● **Required action**
Report each line of the records below that holds the word "purple".

● **Records drawn from a dataset**
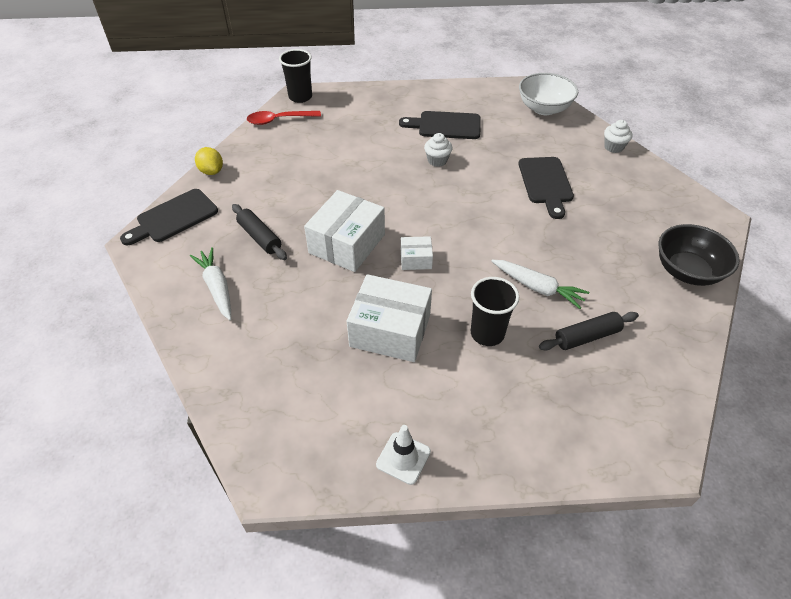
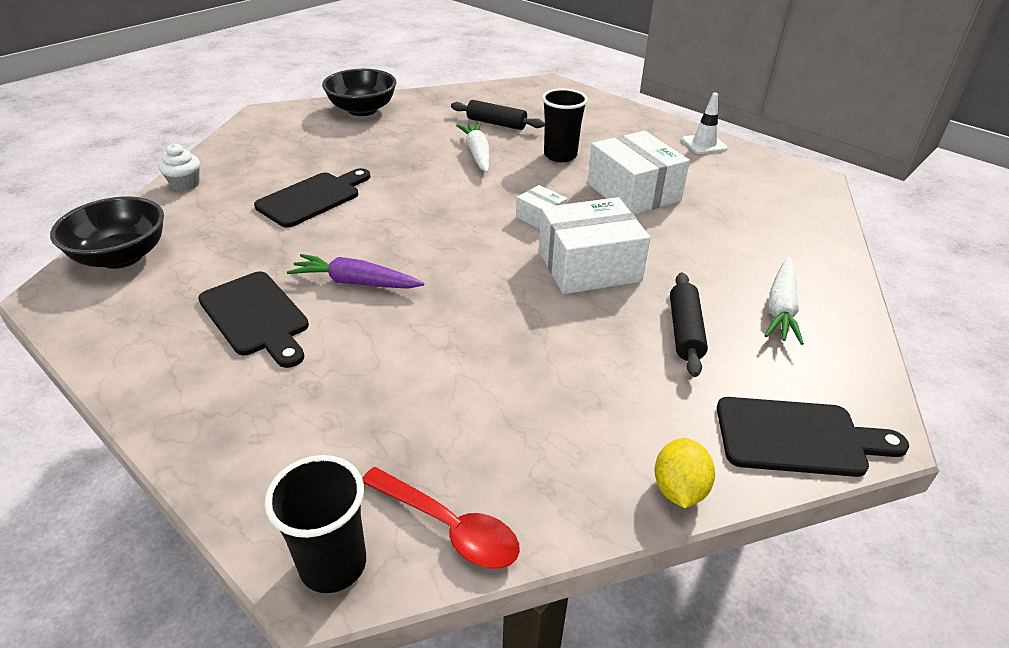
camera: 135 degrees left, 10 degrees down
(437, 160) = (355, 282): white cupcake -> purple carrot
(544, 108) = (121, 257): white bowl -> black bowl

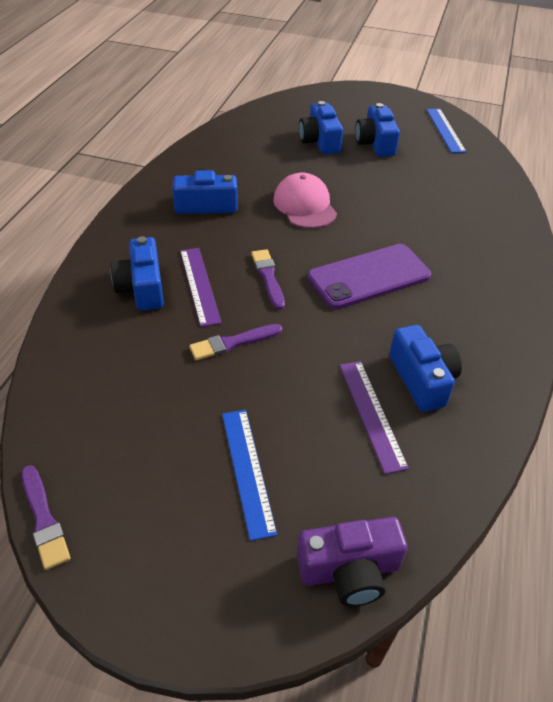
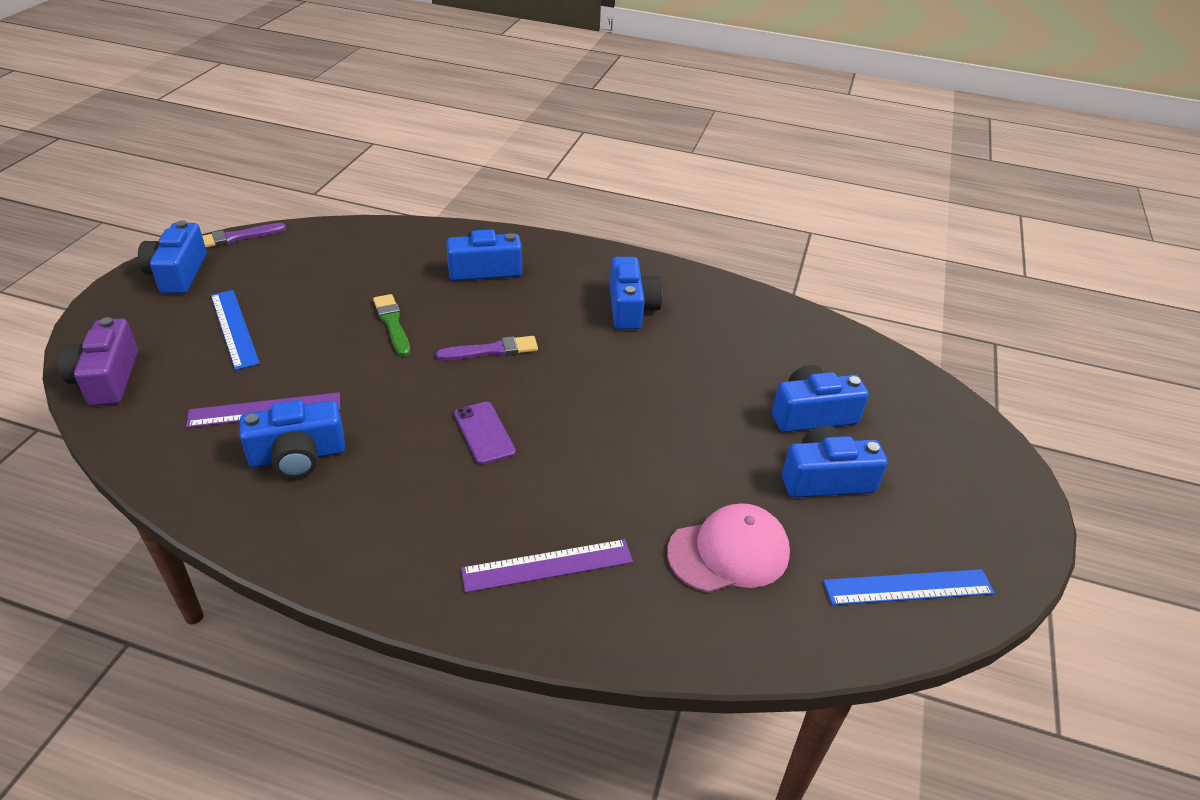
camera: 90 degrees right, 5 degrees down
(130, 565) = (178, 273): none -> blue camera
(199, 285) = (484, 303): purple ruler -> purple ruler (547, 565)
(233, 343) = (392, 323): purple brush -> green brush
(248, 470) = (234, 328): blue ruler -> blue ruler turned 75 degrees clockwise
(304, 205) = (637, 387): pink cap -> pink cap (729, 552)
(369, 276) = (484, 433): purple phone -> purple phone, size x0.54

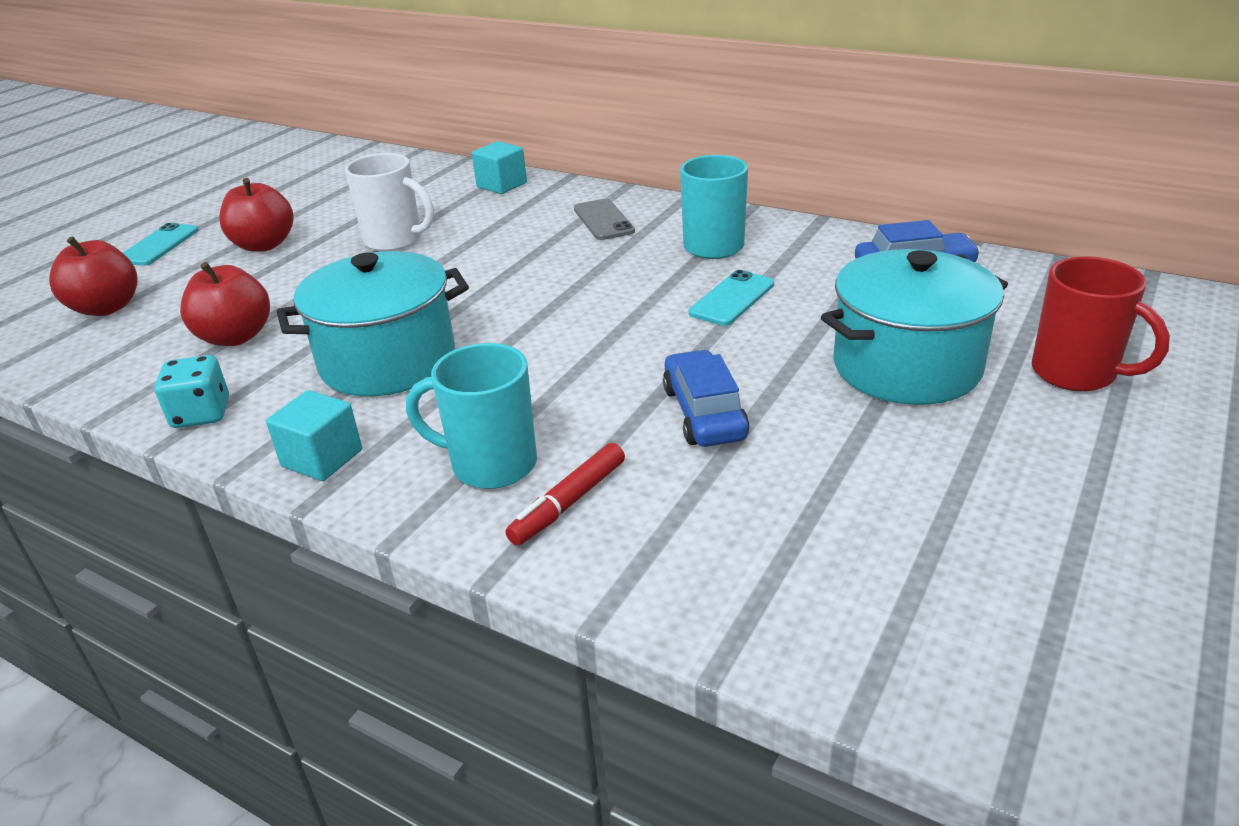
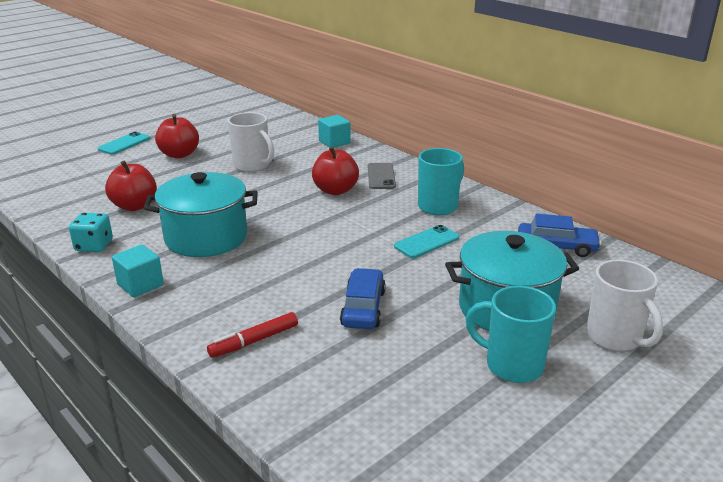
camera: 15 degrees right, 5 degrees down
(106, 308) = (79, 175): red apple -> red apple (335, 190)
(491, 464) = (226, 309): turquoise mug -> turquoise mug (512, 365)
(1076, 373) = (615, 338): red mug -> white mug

● **Answer section**
(437, 160) = (355, 282): white cupcake -> purple carrot
(199, 285) = (484, 303): purple ruler -> purple ruler (547, 565)
(233, 343) = (392, 323): purple brush -> green brush
(369, 276) = (484, 433): purple phone -> purple phone, size x0.54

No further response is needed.